[[ RECORDS PROVIDED, beginning ]]

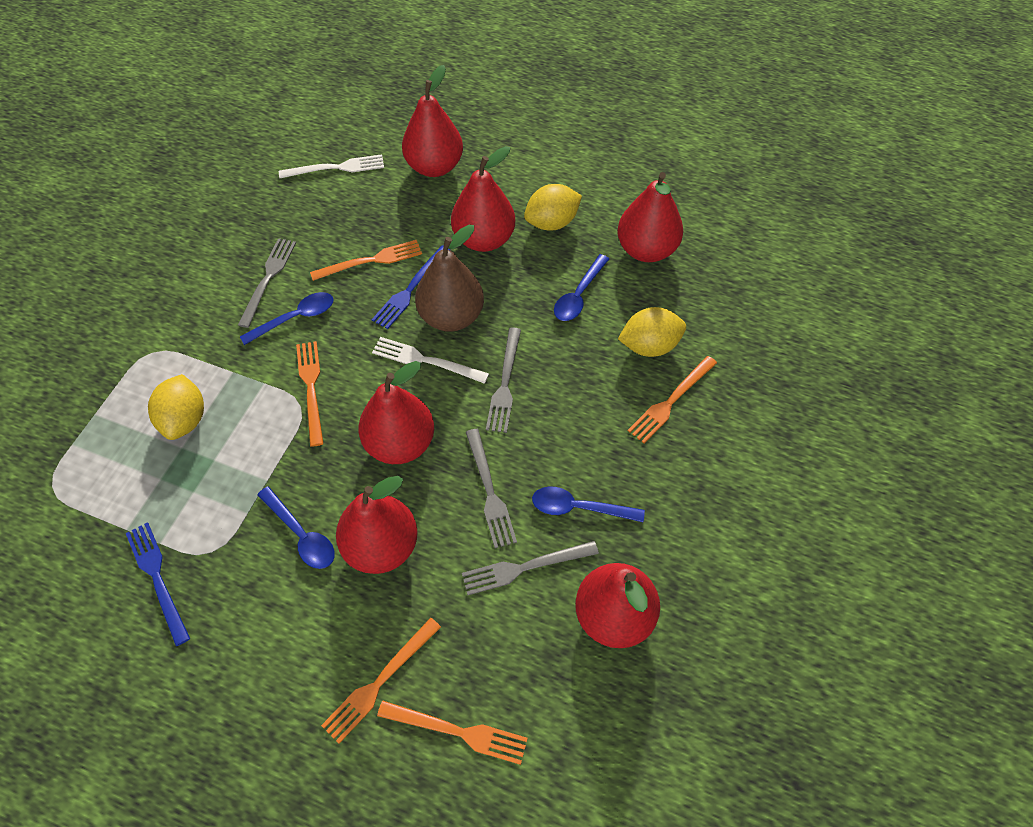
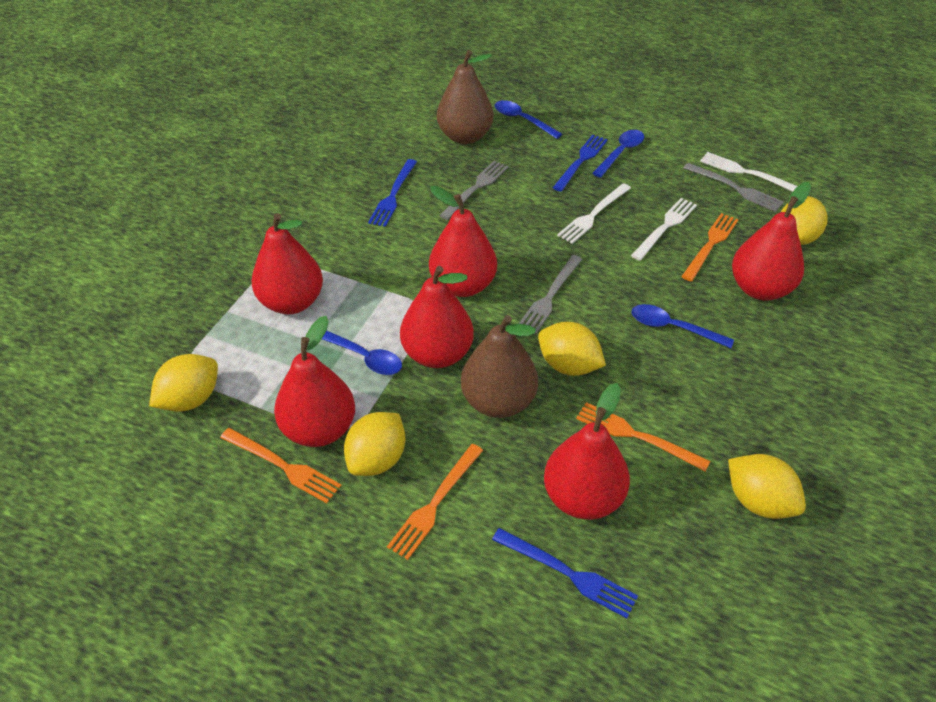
blue fork: 2 -> 3
brown pear: 1 -> 2
grey fork: 4 -> 3
orange fork: 5 -> 4
white fork: 2 -> 3
yellow lemon: 3 -> 5

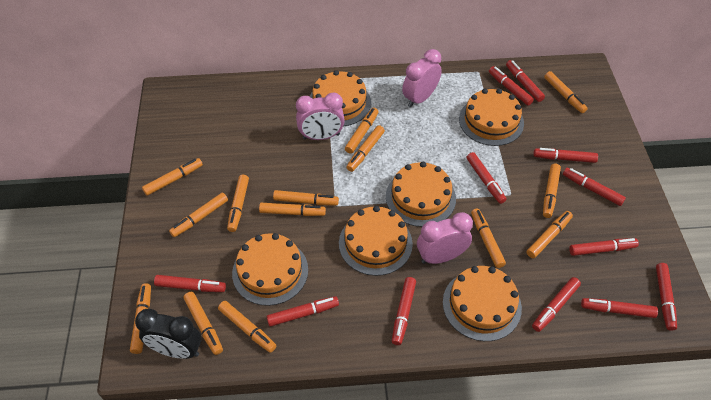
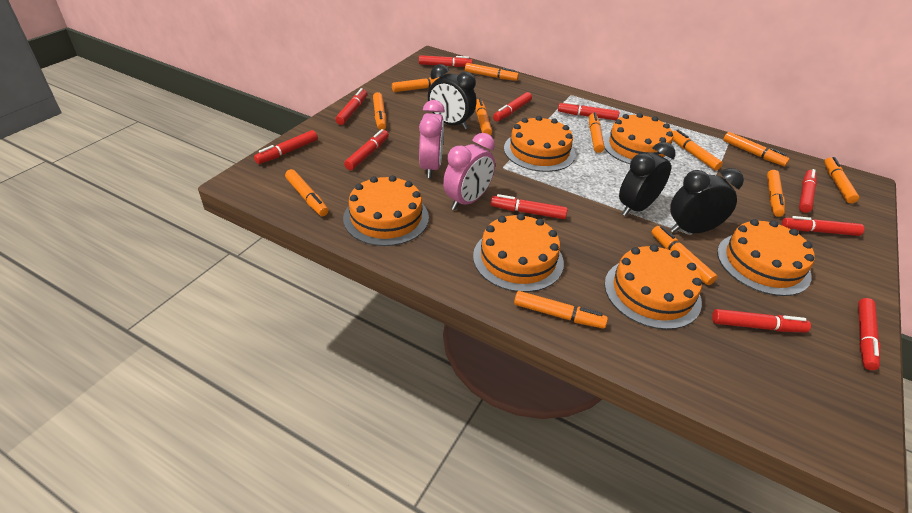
black clock: 1 -> 3
orange marker: 14 -> 12
pink clock: 3 -> 2
red marker: 12 -> 11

[[ RECORDS PROVIDED, end ]]

● **WHAT YOU WILL DO**
Your task is to reproduce exactly the lines from the one that holds "yellow lemon: 3 -> 5" to the last line of the listing, and only those, omitting the pictures.

● **EXERCISE OUTPUT**
yellow lemon: 3 -> 5

black clock: 1 -> 3
orange marker: 14 -> 12
pink clock: 3 -> 2
red marker: 12 -> 11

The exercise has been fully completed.